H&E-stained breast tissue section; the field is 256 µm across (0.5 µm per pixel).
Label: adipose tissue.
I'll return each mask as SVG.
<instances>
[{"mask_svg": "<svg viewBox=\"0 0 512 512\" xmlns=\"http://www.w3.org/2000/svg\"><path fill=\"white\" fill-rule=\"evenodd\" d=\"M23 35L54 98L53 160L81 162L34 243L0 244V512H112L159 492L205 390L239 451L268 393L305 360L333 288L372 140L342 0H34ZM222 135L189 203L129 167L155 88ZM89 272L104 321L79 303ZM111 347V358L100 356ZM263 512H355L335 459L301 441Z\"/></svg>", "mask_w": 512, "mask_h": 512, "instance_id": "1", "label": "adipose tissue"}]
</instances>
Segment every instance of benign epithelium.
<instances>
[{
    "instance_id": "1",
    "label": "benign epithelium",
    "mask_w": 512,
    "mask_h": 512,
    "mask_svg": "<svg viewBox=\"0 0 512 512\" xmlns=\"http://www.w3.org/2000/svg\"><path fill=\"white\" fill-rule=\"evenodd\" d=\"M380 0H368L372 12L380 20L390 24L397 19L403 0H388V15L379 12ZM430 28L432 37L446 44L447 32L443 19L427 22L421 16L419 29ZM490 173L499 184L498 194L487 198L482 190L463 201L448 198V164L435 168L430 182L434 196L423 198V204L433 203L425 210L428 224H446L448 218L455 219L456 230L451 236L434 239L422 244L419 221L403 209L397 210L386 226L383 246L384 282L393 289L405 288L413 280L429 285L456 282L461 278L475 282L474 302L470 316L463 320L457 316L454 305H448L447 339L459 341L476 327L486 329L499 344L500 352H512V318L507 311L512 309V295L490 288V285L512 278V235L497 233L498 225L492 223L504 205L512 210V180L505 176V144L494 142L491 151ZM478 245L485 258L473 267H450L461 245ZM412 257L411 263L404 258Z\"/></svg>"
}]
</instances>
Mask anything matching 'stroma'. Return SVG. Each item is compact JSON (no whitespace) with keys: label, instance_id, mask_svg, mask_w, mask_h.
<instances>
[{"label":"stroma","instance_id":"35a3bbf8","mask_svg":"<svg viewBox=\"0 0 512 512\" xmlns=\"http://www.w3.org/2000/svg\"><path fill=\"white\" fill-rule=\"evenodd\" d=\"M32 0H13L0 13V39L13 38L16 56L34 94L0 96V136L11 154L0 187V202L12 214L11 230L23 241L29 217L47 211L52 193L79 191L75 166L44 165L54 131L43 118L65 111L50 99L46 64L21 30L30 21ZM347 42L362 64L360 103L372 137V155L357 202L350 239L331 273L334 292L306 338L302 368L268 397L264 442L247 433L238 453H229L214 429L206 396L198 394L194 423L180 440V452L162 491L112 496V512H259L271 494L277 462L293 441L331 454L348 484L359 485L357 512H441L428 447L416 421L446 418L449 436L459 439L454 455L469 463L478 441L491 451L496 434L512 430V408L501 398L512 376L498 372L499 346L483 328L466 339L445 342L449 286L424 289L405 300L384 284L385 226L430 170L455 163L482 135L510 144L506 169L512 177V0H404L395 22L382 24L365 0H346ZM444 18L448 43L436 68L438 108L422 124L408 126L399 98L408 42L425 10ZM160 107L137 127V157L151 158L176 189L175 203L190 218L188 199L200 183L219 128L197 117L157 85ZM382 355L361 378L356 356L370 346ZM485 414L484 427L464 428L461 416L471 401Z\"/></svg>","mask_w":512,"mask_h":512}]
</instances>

**Set task:**
Write every line of the material above again, exactly.

**Exercise output:**
H&E-stained breast tissue section; the field is 256 µm across (0.5 µm per pixel).
Label: adipose tissue.
I'll return each mask as SVG.
<instances>
[{"mask_svg": "<svg viewBox=\"0 0 512 512\" xmlns=\"http://www.w3.org/2000/svg\"><path fill=\"white\" fill-rule=\"evenodd\" d=\"M23 35L54 98L53 160L81 162L34 243L0 244V512H112L159 492L205 390L239 451L268 393L305 360L333 288L372 140L342 0H34ZM222 135L189 203L129 167L155 88ZM89 272L104 321L79 303ZM111 347V358L100 356ZM263 512H355L335 459L301 441Z\"/></svg>", "mask_w": 512, "mask_h": 512, "instance_id": "1", "label": "adipose tissue"}]
</instances>
Segment every instance of benign epithelium.
<instances>
[{
    "instance_id": "1",
    "label": "benign epithelium",
    "mask_w": 512,
    "mask_h": 512,
    "mask_svg": "<svg viewBox=\"0 0 512 512\" xmlns=\"http://www.w3.org/2000/svg\"><path fill=\"white\" fill-rule=\"evenodd\" d=\"M380 0H368L372 12L380 20L390 24L397 19L403 0H388V15L379 12ZM430 28L432 37L446 44L447 32L443 19L427 22L421 16L419 29ZM490 173L499 184L498 194L487 198L482 190L463 201L448 198V164L435 168L430 182L434 196L423 198V204L433 203L425 210L428 224H446L448 218L455 219L456 230L451 236L434 239L422 244L419 221L403 209L397 210L386 226L383 246L384 282L393 289L405 288L413 280L429 285L456 282L461 278L475 282L474 302L470 316L463 320L457 316L454 305H448L447 339L459 341L476 327L486 329L499 344L500 352H512V318L507 311L512 309V295L490 288V285L512 278V235L497 233L498 225L492 223L504 205L512 210V180L505 176V144L494 142L491 151ZM478 245L485 258L473 267H450L461 245ZM412 257L411 263L404 258Z\"/></svg>"
}]
</instances>
Mask anything matching 'stroma'. Return SVG. Each item is compact JSON (no whitespace) with keys: label, instance_id, mask_svg, mask_w, mask_h.
<instances>
[{"label":"stroma","instance_id":"35a3bbf8","mask_svg":"<svg viewBox=\"0 0 512 512\" xmlns=\"http://www.w3.org/2000/svg\"><path fill=\"white\" fill-rule=\"evenodd\" d=\"M32 0H13L0 13V39L13 38L16 56L34 94L0 96V136L11 154L0 187V202L12 214L11 230L23 241L29 217L47 211L52 193L79 191L75 166L44 165L54 131L43 118L65 111L50 99L46 64L21 30L30 21ZM347 42L362 64L360 103L372 137V155L357 202L350 239L331 273L334 292L306 338L302 368L268 397L264 442L247 433L238 453H229L214 429L206 396L198 394L194 423L180 440V452L162 491L112 496V512H259L271 494L277 462L293 441L331 454L348 484L359 485L357 512H441L428 447L416 421L446 418L449 436L459 439L454 455L469 463L478 441L491 451L496 434L512 430V408L501 398L512 376L498 372L499 346L483 328L466 339L445 342L449 286L424 289L405 300L384 284L385 226L430 170L455 163L482 135L510 144L506 169L512 177V0H404L395 22L382 24L365 0H346ZM444 18L448 43L436 68L438 108L422 124L408 126L399 98L408 42L425 10ZM160 107L137 127V157L151 158L176 189L175 203L190 218L188 199L200 183L219 128L197 117L157 85ZM382 355L361 378L356 356L370 346ZM485 414L484 427L464 428L461 416L471 401Z\"/></svg>","mask_w":512,"mask_h":512}]
</instances>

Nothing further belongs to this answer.